■ Required action: Go through the data below. Pull out every line that has the word "orange".
------ Given records
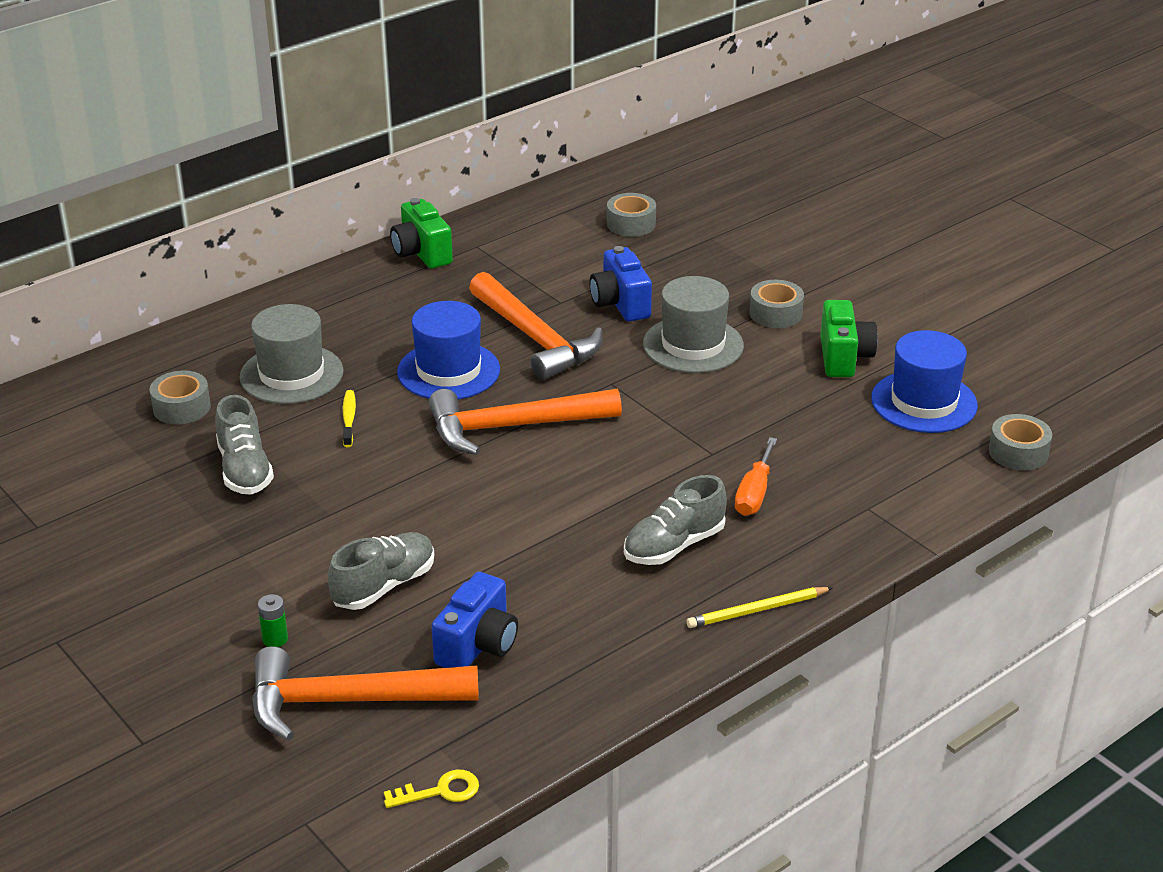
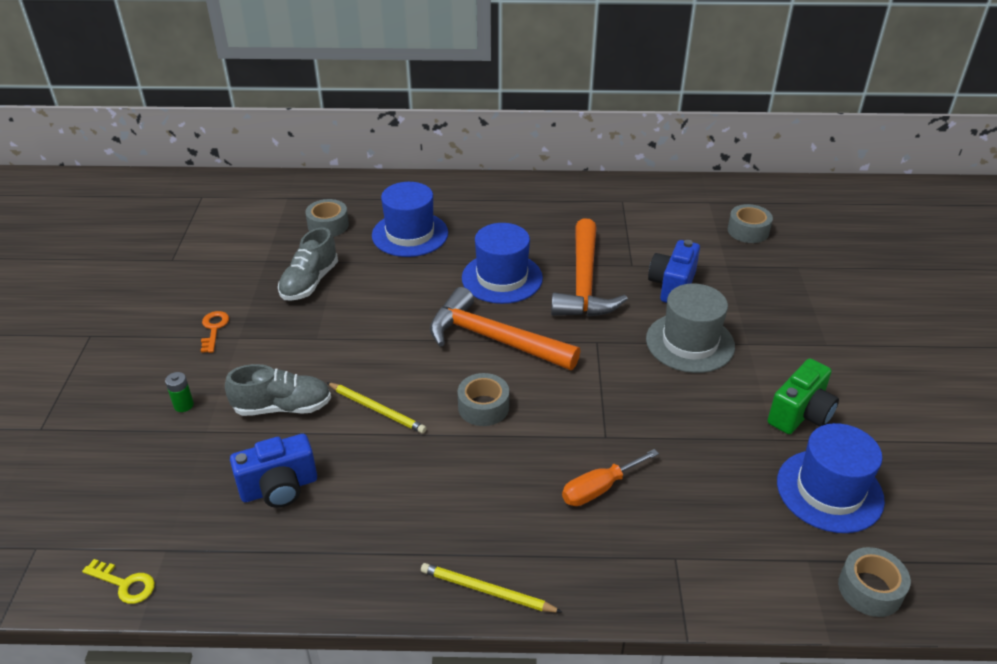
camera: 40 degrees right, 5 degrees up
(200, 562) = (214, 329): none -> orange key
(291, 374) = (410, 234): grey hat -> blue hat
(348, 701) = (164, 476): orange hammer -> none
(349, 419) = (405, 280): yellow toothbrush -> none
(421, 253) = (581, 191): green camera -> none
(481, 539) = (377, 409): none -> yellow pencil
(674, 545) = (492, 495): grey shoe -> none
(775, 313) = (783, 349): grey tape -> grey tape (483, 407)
------------
■ Answer to this exercise:
(200, 562) = (214, 329): none -> orange key
(348, 701) = (164, 476): orange hammer -> none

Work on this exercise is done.